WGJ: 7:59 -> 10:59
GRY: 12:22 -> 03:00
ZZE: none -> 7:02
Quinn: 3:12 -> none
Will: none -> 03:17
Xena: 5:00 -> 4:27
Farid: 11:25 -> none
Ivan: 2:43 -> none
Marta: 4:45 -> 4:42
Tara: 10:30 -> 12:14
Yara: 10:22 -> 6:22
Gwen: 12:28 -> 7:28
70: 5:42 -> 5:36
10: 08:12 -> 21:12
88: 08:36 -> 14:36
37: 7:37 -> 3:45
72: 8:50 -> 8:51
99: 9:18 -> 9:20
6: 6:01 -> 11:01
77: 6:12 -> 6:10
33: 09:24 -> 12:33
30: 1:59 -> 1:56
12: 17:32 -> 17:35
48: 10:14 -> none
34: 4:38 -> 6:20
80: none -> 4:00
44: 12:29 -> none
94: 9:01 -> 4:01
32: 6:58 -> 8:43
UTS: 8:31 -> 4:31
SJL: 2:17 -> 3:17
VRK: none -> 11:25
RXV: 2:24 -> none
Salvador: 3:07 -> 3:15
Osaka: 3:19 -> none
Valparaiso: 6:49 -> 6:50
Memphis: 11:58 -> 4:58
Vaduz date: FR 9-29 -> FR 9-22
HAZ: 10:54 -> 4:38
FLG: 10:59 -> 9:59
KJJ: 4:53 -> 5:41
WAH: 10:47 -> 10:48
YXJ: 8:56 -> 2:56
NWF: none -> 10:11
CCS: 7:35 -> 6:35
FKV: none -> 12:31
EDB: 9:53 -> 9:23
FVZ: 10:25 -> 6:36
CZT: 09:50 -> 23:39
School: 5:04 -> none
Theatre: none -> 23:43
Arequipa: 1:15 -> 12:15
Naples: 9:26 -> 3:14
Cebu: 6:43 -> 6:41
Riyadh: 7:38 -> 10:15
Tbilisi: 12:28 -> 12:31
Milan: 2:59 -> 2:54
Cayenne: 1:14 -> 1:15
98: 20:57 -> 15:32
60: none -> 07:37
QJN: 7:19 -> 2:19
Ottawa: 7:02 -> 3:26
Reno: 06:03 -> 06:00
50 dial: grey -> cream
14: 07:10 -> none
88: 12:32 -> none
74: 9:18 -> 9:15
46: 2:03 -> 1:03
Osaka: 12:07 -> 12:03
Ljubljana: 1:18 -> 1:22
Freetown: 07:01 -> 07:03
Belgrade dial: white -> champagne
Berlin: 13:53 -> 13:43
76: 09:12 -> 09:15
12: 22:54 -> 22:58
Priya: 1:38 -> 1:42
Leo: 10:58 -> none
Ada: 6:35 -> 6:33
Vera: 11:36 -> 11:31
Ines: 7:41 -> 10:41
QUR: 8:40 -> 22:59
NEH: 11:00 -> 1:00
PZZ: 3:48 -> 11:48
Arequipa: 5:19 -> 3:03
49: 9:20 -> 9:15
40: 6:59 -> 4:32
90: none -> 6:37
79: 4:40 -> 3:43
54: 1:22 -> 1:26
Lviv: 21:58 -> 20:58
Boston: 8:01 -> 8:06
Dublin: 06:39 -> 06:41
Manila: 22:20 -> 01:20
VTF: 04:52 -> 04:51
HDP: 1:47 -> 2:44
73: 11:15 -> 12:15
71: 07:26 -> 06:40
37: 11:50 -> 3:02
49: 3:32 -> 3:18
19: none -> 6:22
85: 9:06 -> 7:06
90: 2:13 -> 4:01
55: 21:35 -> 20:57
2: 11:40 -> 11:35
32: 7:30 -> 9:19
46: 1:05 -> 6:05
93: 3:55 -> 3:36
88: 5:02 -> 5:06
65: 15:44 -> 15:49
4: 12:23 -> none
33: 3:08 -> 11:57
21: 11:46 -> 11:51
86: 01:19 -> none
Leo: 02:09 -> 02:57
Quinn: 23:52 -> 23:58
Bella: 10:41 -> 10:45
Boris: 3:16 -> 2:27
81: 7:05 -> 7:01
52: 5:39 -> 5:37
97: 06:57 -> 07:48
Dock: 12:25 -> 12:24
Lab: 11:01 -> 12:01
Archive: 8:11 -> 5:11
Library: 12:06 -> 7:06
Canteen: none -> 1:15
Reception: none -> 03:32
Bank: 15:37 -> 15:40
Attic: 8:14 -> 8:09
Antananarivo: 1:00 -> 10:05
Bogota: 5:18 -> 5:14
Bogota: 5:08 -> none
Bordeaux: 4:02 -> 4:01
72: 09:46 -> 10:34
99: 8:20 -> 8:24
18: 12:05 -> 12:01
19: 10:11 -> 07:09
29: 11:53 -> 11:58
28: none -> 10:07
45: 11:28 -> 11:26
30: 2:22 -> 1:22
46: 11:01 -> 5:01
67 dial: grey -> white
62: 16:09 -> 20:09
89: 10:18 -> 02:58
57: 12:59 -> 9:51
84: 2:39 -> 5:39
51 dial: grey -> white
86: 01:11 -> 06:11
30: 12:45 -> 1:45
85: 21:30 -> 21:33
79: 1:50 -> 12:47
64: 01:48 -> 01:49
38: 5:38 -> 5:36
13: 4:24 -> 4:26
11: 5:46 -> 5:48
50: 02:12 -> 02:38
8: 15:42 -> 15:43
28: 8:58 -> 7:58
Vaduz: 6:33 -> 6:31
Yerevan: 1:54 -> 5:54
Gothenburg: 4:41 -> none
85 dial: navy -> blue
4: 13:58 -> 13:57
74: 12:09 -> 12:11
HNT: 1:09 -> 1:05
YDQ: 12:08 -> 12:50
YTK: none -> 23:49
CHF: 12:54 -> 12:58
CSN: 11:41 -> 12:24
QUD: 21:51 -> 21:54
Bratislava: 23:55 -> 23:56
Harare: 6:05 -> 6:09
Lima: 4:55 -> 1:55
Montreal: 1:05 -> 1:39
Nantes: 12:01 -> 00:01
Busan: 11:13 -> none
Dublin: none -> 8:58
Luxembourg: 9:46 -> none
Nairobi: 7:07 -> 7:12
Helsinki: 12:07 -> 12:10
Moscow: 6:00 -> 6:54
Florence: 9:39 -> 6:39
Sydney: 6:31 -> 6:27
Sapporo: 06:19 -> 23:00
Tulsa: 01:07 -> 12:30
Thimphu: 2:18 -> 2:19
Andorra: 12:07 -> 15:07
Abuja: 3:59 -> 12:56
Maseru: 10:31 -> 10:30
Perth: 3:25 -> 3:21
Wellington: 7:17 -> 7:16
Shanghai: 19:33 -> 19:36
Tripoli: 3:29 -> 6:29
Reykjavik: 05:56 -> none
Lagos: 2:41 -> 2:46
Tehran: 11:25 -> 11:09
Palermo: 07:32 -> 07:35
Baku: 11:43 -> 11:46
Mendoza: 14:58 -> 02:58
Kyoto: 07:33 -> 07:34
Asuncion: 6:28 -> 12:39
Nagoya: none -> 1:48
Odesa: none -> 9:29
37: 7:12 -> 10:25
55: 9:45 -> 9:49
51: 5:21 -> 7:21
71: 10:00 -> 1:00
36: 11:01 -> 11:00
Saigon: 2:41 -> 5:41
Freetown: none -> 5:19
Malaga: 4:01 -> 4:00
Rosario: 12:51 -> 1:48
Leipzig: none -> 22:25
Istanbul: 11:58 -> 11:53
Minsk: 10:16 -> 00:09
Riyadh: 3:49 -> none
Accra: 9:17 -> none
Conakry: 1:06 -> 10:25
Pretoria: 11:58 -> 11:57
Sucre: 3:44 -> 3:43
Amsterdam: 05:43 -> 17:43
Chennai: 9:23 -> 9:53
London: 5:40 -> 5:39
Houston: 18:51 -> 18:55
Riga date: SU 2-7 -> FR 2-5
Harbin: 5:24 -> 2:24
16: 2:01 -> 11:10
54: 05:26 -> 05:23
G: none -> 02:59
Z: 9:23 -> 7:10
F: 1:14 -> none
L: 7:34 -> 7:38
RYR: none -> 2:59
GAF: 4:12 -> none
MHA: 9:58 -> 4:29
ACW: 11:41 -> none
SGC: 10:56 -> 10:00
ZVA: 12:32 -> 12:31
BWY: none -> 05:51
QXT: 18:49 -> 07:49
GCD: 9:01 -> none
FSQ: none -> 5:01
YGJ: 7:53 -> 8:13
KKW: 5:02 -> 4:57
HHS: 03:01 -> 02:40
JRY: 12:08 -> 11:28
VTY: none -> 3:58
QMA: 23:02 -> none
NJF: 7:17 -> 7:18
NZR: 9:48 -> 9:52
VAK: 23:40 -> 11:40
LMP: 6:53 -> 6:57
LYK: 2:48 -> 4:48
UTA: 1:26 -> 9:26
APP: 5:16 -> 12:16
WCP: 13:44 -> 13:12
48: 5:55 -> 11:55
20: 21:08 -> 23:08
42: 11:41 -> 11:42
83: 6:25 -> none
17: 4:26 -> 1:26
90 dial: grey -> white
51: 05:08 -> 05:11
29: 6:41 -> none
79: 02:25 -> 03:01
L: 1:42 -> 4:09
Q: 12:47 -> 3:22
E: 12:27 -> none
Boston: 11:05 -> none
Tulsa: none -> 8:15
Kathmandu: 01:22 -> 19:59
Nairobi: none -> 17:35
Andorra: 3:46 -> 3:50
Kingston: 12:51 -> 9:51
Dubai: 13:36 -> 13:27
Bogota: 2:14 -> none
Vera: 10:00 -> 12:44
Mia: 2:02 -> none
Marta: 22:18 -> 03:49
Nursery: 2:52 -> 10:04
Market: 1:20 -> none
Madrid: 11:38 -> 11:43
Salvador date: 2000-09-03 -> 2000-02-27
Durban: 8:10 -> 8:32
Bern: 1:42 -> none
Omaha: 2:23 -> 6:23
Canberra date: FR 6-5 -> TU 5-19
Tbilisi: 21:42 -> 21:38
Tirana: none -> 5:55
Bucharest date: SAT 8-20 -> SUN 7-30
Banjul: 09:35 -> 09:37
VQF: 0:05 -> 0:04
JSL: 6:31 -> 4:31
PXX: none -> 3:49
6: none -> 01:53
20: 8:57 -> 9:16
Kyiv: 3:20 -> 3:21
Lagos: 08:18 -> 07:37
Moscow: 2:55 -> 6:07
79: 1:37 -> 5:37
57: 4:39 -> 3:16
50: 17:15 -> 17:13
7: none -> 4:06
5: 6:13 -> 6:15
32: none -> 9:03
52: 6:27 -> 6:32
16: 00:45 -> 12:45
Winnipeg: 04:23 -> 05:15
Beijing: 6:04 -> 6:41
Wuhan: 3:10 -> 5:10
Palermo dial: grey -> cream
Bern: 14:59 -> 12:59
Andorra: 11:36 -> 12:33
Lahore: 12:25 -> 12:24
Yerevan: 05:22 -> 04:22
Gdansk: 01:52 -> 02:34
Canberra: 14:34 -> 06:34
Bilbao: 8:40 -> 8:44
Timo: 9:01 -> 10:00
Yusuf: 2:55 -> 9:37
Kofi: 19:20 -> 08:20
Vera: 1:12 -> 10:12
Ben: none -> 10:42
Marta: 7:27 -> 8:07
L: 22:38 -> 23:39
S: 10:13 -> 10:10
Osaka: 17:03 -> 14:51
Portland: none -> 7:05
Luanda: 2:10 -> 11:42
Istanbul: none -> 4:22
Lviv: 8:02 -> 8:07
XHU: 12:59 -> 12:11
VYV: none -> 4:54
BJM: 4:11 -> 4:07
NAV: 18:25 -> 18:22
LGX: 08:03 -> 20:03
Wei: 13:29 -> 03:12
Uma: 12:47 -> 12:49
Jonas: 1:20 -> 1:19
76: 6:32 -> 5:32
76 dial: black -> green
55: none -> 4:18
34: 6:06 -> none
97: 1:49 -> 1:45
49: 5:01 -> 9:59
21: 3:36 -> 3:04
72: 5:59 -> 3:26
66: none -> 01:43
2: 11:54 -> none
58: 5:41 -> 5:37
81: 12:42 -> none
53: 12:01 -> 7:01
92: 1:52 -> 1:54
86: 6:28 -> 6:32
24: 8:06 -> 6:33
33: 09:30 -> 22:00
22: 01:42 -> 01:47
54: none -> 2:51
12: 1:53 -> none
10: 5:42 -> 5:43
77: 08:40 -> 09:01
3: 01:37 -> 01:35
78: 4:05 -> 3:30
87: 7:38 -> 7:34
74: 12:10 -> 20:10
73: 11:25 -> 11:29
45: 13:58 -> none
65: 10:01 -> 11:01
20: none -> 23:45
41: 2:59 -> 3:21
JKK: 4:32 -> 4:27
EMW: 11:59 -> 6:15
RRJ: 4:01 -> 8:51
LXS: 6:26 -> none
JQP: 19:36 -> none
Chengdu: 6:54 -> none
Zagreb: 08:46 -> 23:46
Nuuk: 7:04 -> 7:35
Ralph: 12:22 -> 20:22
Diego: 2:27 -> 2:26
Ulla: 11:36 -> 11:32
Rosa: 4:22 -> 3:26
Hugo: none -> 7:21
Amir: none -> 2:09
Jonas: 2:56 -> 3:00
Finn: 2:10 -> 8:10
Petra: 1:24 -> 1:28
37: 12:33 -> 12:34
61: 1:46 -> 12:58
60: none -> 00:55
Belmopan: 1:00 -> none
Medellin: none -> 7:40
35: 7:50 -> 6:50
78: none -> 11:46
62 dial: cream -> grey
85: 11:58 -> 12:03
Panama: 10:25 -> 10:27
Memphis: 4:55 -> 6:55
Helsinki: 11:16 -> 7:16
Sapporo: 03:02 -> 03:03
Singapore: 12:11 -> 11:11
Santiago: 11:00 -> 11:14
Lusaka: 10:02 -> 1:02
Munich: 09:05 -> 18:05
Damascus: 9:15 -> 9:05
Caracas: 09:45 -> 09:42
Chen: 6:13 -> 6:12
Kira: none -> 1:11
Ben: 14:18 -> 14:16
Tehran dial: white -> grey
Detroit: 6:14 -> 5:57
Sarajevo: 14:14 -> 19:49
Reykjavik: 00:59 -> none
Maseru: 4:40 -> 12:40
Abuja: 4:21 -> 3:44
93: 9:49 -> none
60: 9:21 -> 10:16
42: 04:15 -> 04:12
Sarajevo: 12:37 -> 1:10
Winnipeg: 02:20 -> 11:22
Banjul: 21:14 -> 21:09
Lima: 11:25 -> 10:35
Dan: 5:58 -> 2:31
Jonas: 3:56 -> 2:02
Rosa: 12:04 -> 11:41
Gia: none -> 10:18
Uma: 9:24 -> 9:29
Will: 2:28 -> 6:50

○ ○ ○

TASK STATEMENT = Change every "none" to "blank" in the entries from the first line through the line with "70: 5:42 -> 5:36", and give those lines again with everything else left as it is.

THE REPLY =
WGJ: 7:59 -> 10:59
GRY: 12:22 -> 03:00
ZZE: blank -> 7:02
Quinn: 3:12 -> blank
Will: blank -> 03:17
Xena: 5:00 -> 4:27
Farid: 11:25 -> blank
Ivan: 2:43 -> blank
Marta: 4:45 -> 4:42
Tara: 10:30 -> 12:14
Yara: 10:22 -> 6:22
Gwen: 12:28 -> 7:28
70: 5:42 -> 5:36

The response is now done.